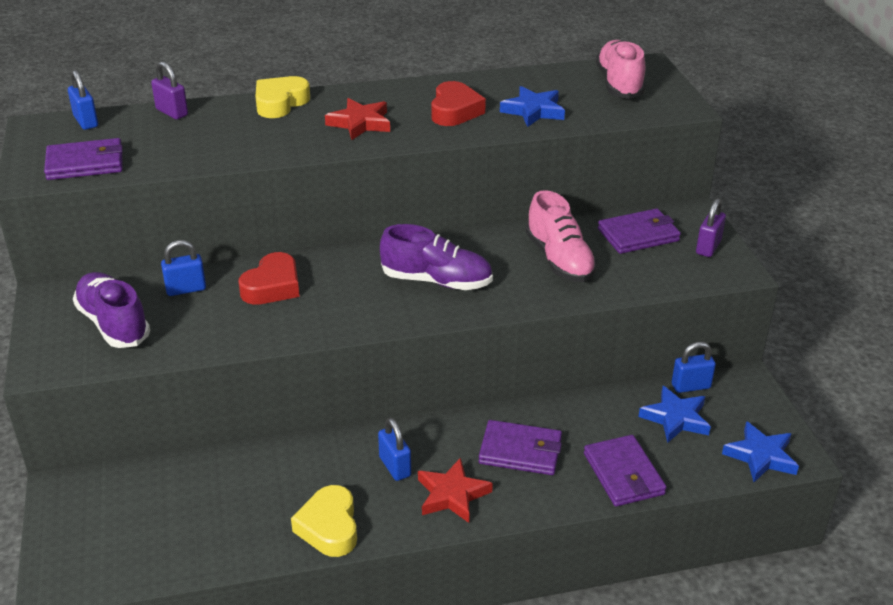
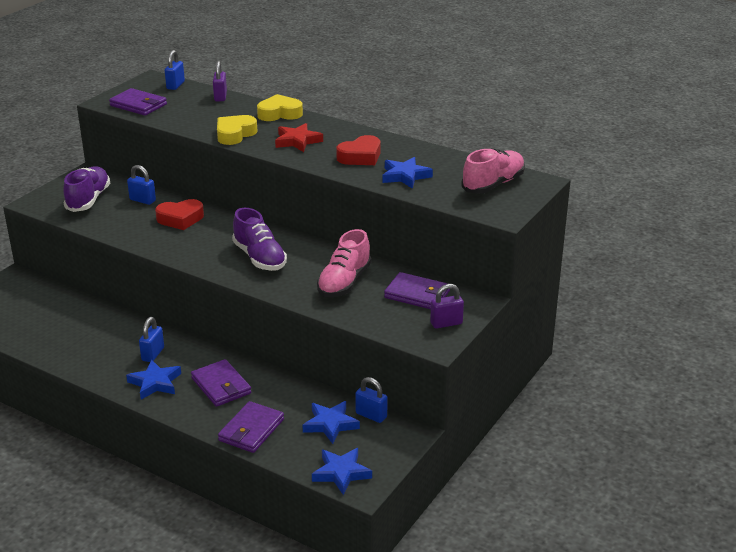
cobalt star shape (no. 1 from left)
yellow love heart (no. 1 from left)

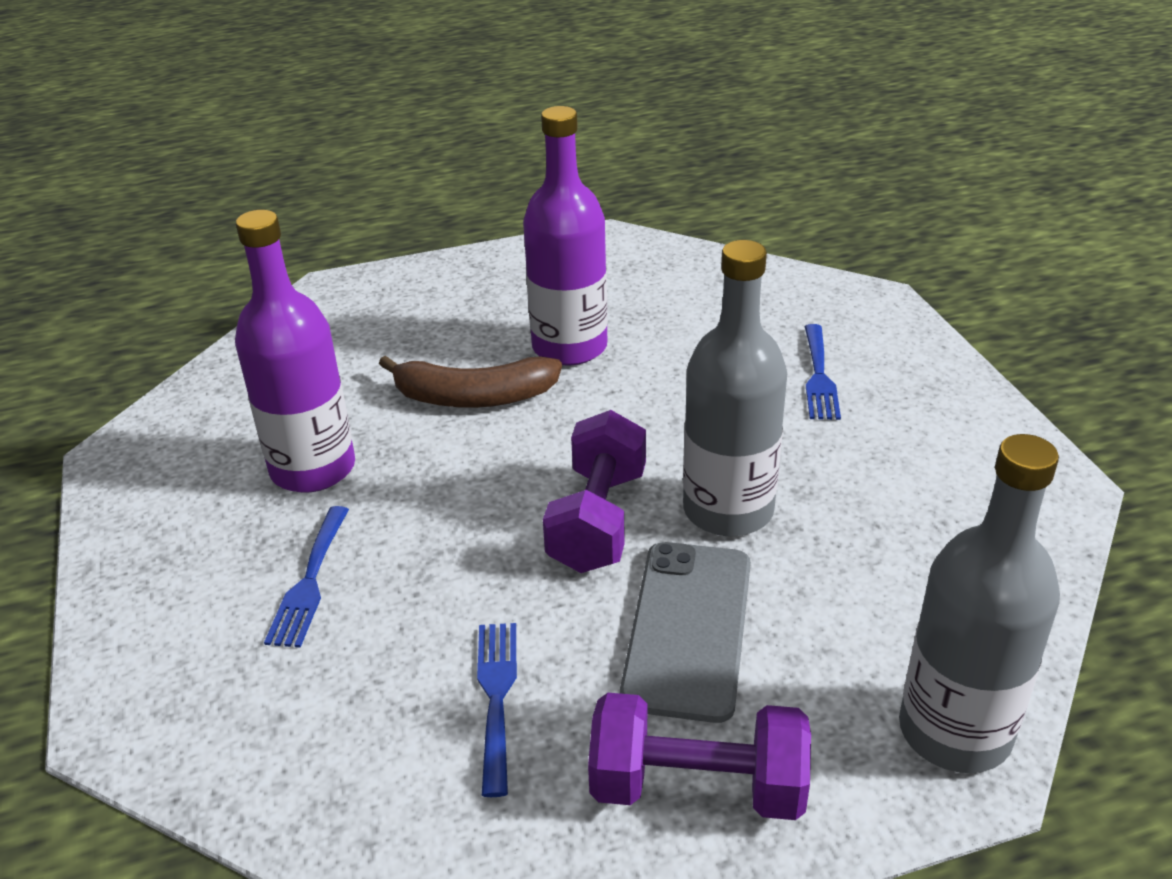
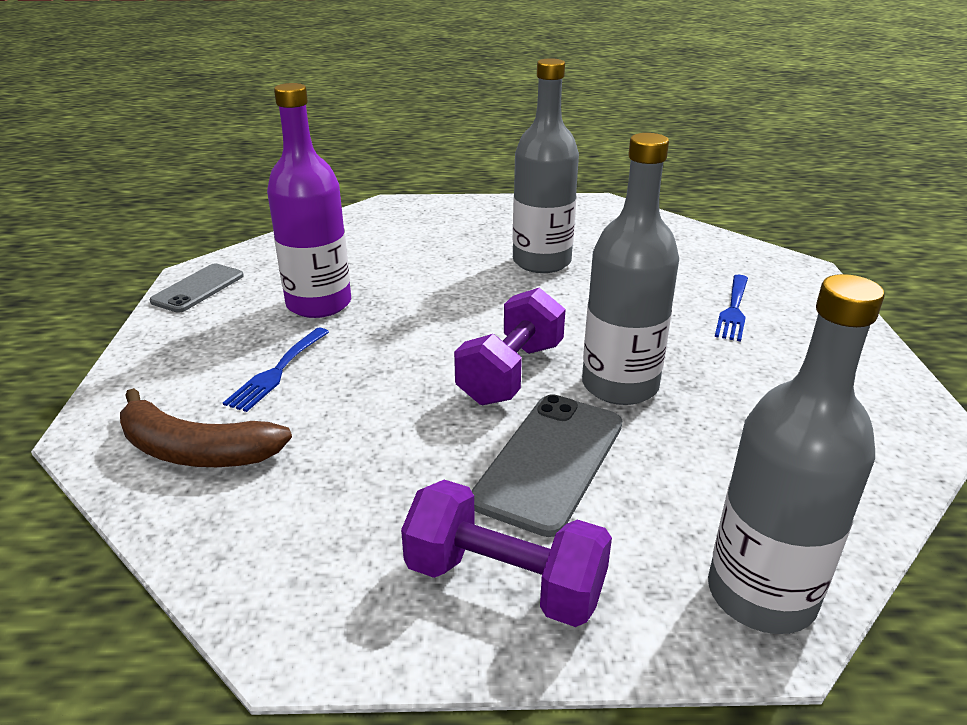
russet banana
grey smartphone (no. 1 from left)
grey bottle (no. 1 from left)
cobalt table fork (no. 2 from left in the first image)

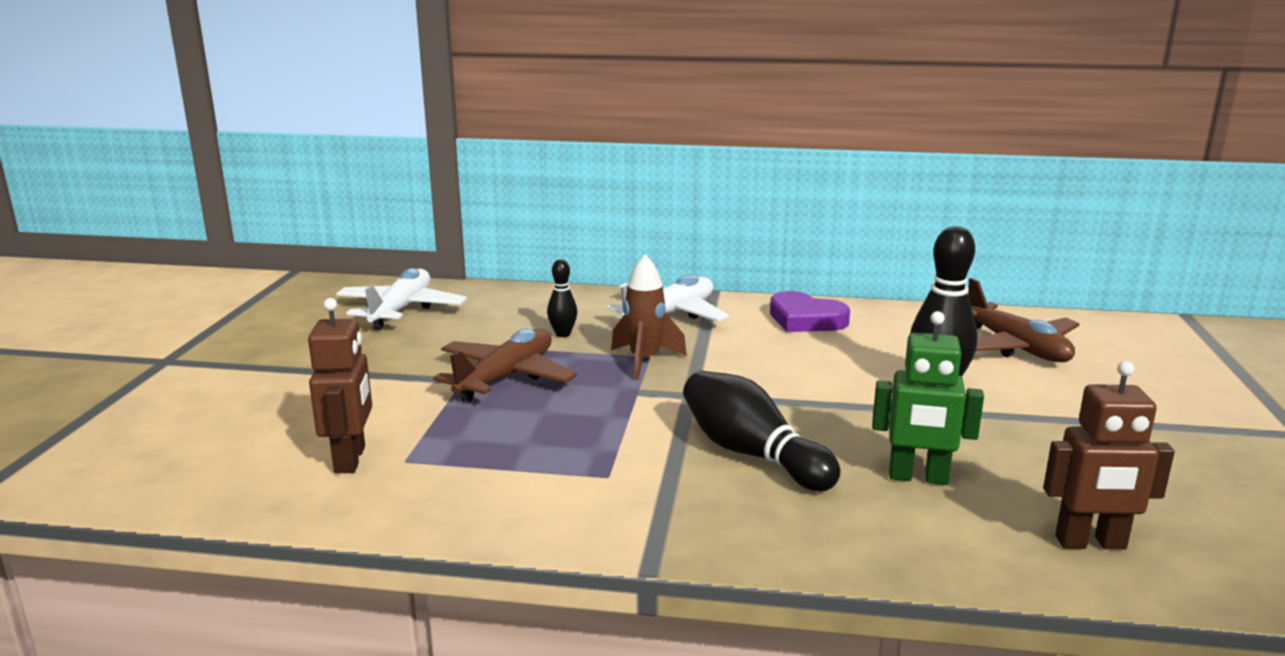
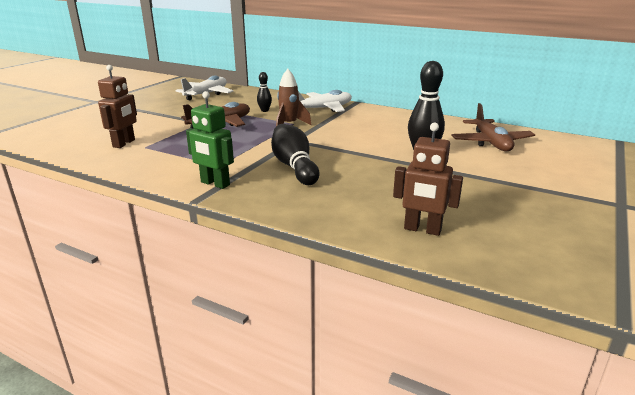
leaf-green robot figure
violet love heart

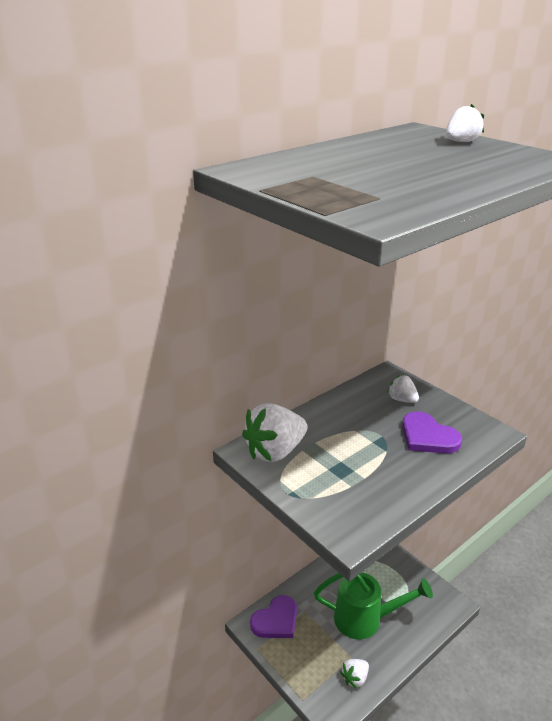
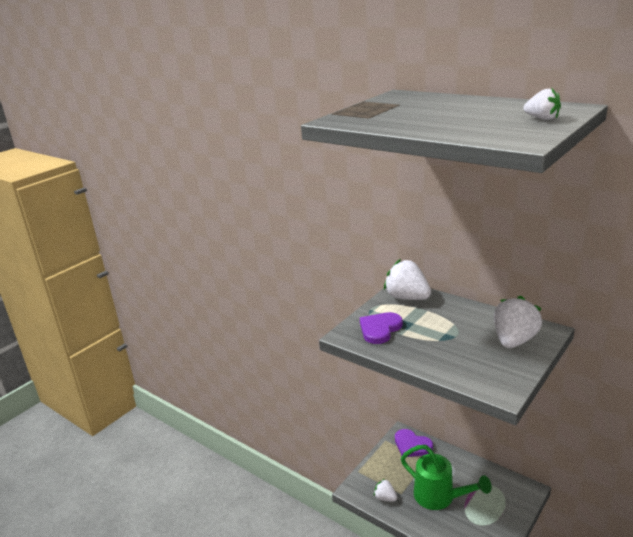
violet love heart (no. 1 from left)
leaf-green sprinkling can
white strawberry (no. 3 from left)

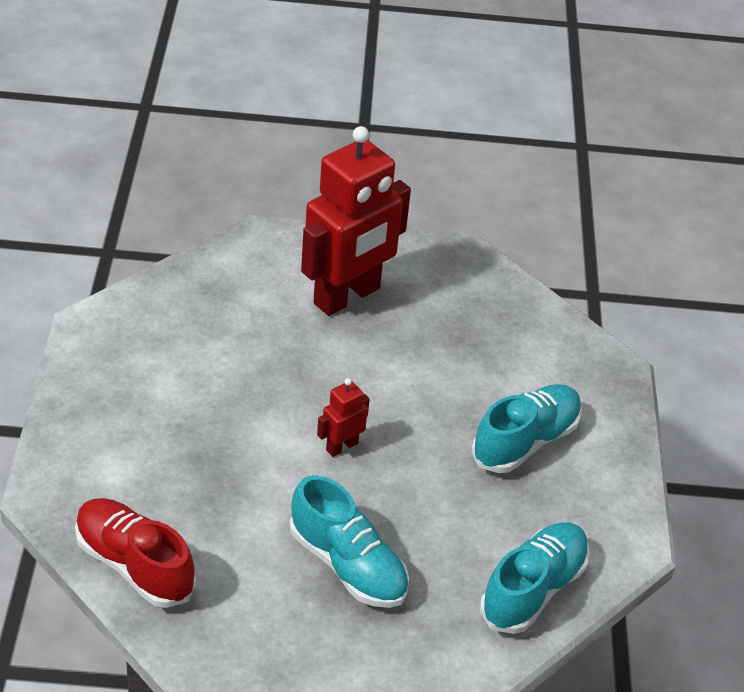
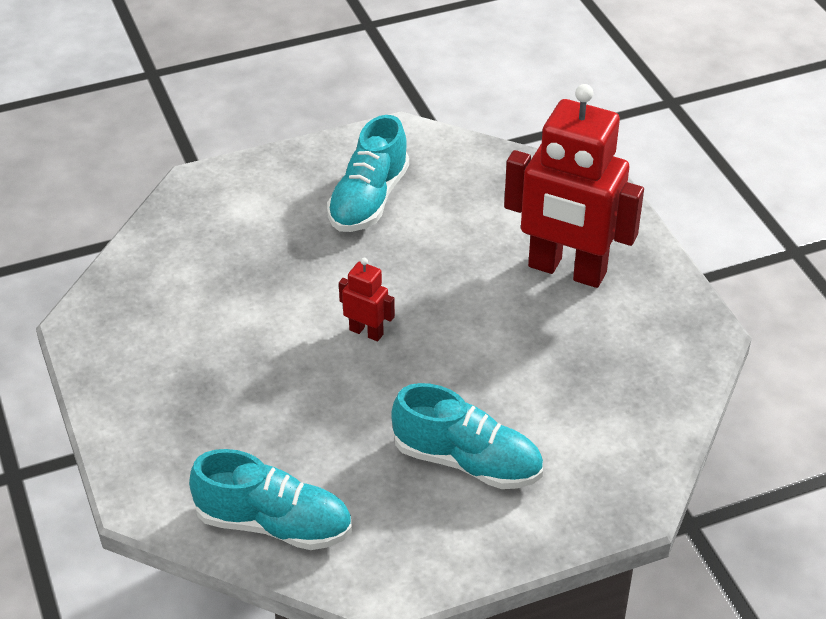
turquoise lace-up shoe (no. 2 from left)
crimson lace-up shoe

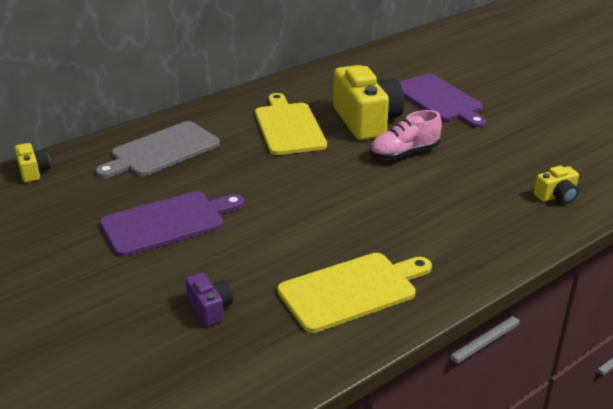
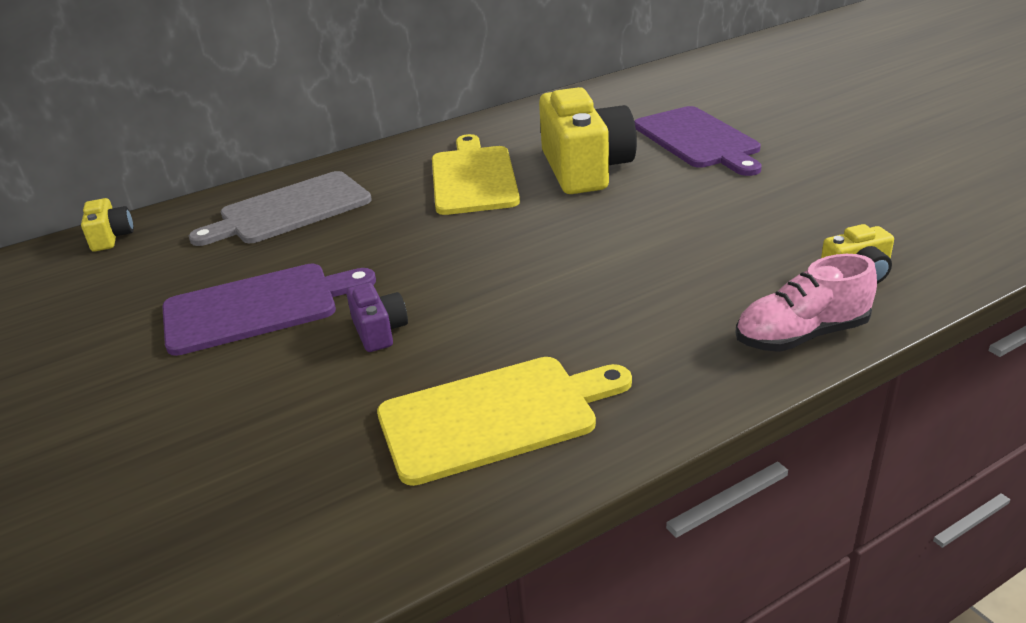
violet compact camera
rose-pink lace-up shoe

·····

◆ Directions for this task
All records should be output exactly, with the pictures left out.

◆ Answer space
cobalt star shape (no. 1 from left)
yellow love heart (no. 1 from left)

russet banana
grey smartphone (no. 1 from left)
grey bottle (no. 1 from left)
cobalt table fork (no. 2 from left in the first image)

leaf-green robot figure
violet love heart

violet love heart (no. 1 from left)
leaf-green sprinkling can
white strawberry (no. 3 from left)

turquoise lace-up shoe (no. 2 from left)
crimson lace-up shoe

violet compact camera
rose-pink lace-up shoe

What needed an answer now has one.